(Beginning of MATERIALS PROVIDED)

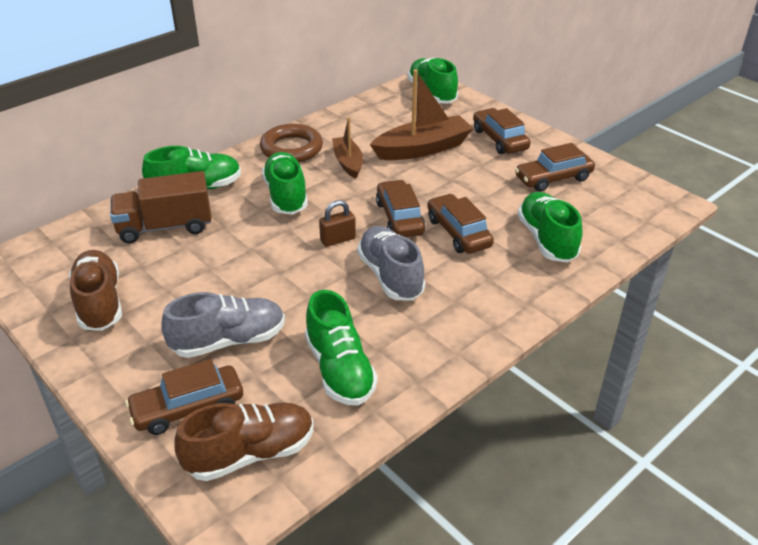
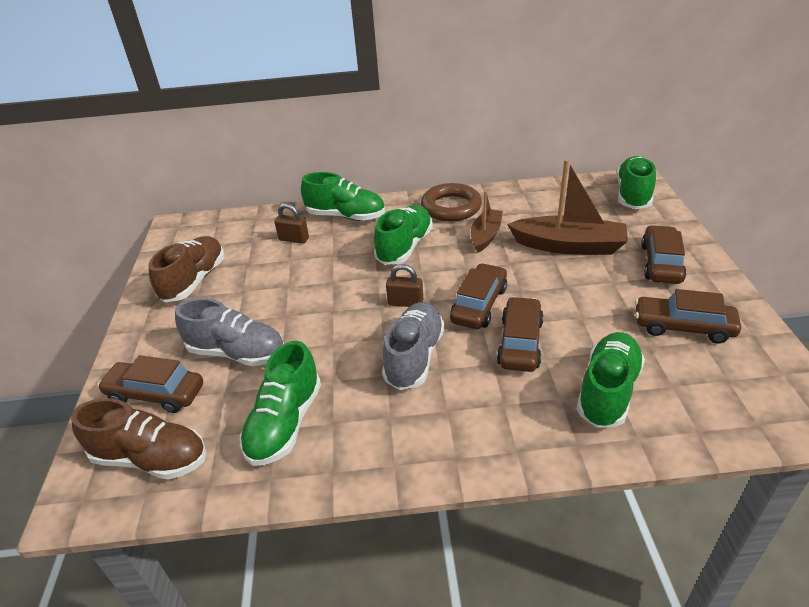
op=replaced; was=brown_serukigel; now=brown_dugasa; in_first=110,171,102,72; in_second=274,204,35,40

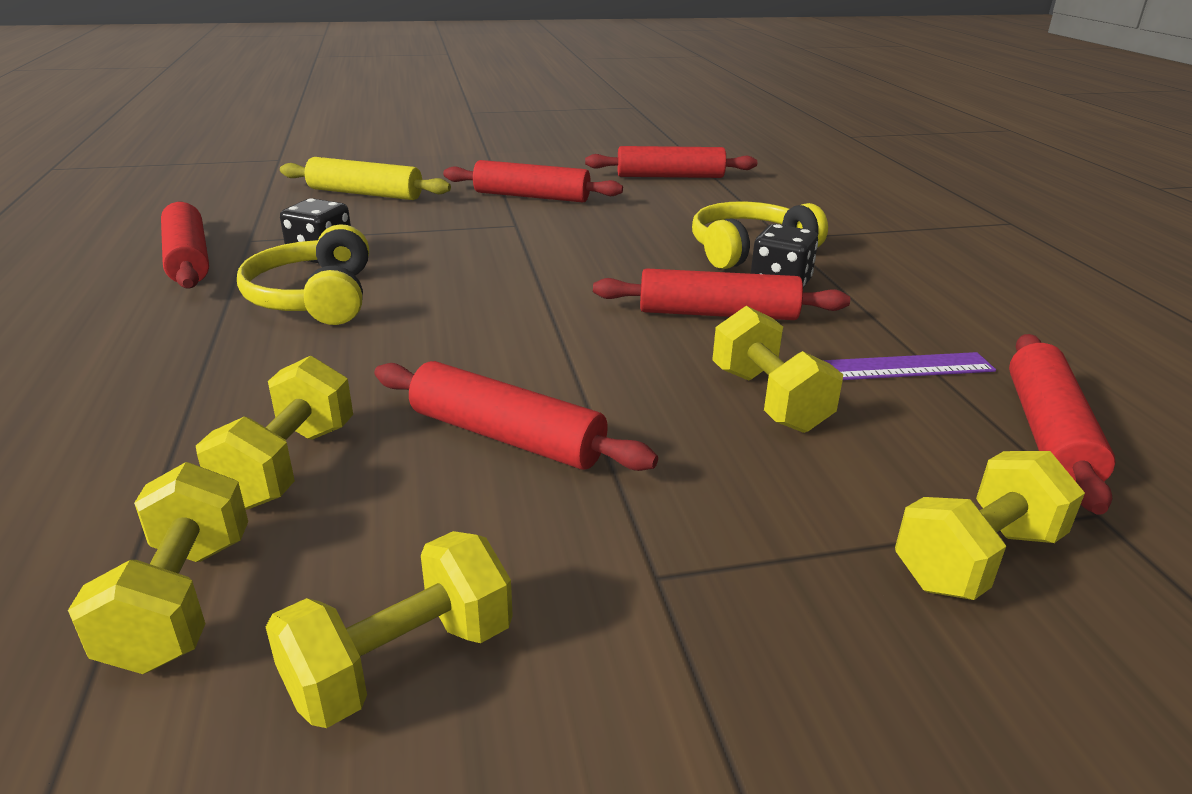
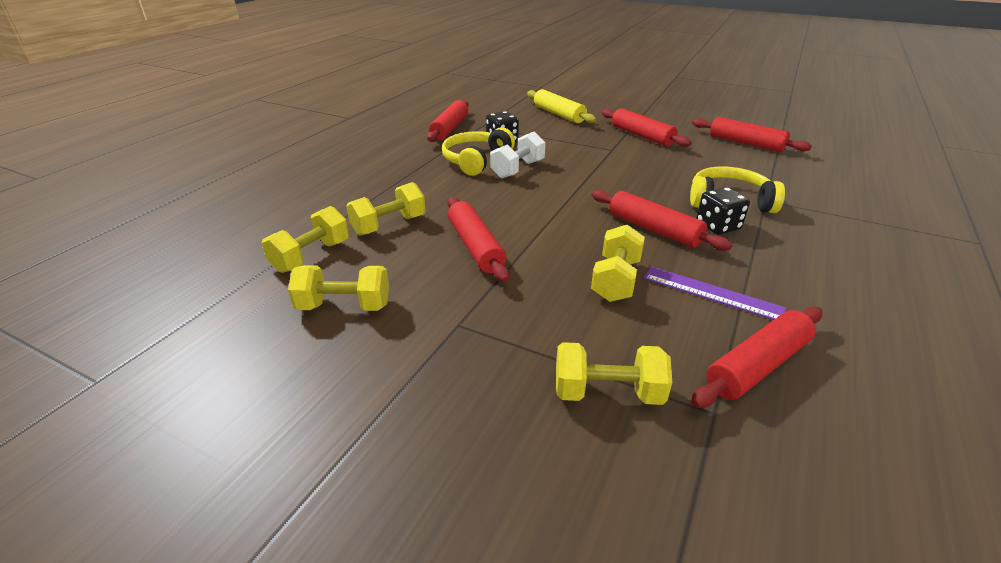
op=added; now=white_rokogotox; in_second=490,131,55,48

(End of MATERIALS PROVIDED)
(Beginning of MATERIALS PROVIDED)

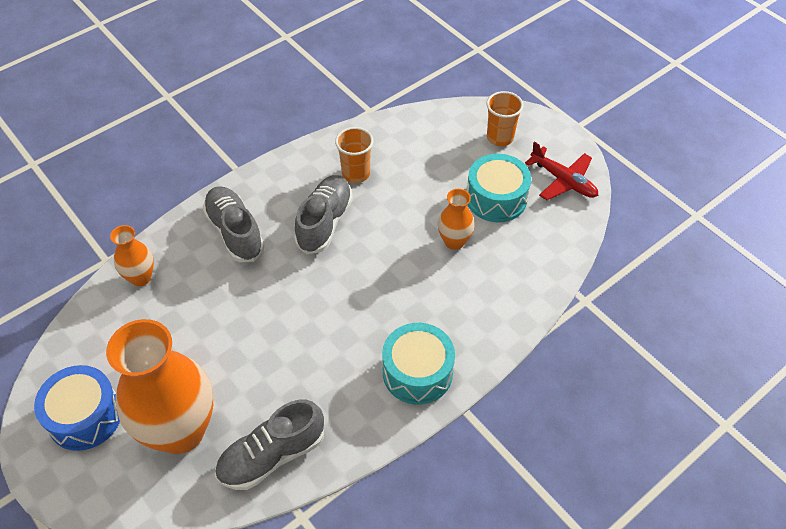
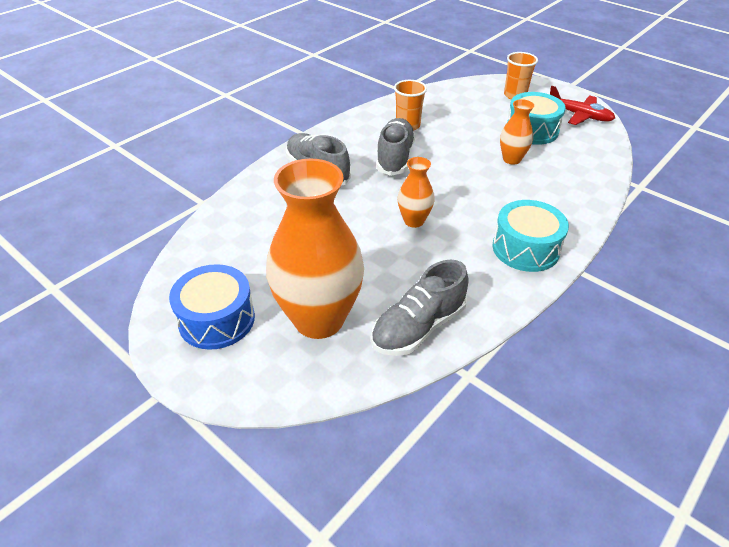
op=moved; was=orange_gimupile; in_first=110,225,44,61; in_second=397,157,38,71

(End of MATERIALS PROVIDED)
(Beginning of MATERIALS PROVIDED)

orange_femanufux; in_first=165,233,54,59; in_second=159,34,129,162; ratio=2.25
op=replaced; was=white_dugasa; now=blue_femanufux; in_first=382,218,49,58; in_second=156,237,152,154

(End of MATERIALS PROVIDED)

§ WORK TO COMPLETE: Going by the entries above, repeat exactly the lines that start at the line with "op=replaced; was=brown_serukigel; now=brown_dugasa;" and go on through the line with "op=added; now=white_rokogotox; in_second=490,131,55,48". Pictures are not part of the copy.

§ SOLUTION TO THIS TASK:
op=replaced; was=brown_serukigel; now=brown_dugasa; in_first=110,171,102,72; in_second=274,204,35,40

op=added; now=white_rokogotox; in_second=490,131,55,48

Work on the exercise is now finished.